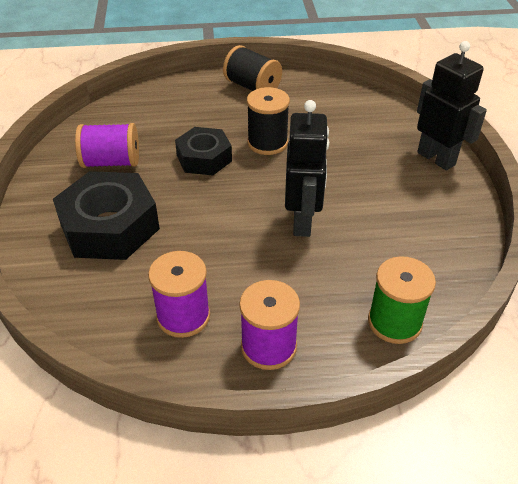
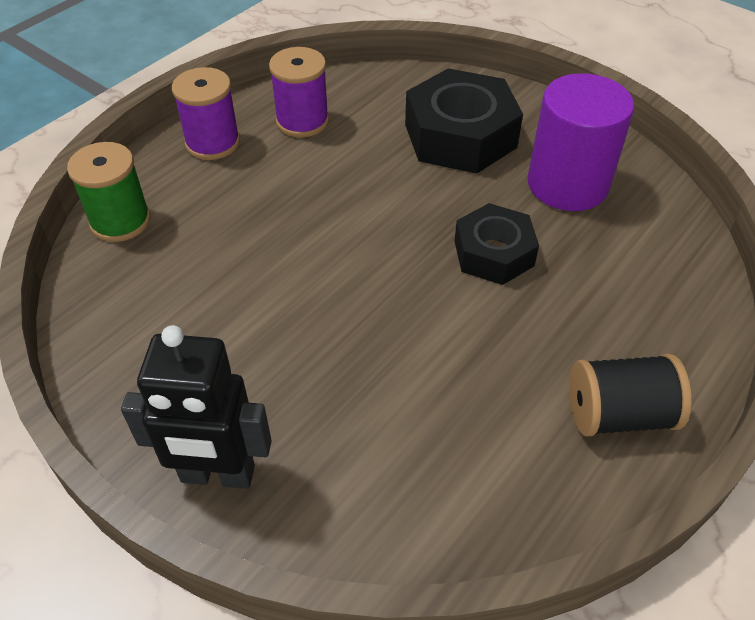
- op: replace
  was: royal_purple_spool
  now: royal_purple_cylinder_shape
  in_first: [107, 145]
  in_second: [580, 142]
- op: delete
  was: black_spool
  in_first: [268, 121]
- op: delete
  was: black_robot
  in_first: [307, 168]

§ **INSTRUCTIONS FOR THE TASK**:
Start at the line containing "in_second: [580, 142]". Repeat it and each line after it, word for word, to the end of the records.

§ **EXERCISE RESPONSE**:
  in_second: [580, 142]
- op: delete
  was: black_spool
  in_first: [268, 121]
- op: delete
  was: black_robot
  in_first: [307, 168]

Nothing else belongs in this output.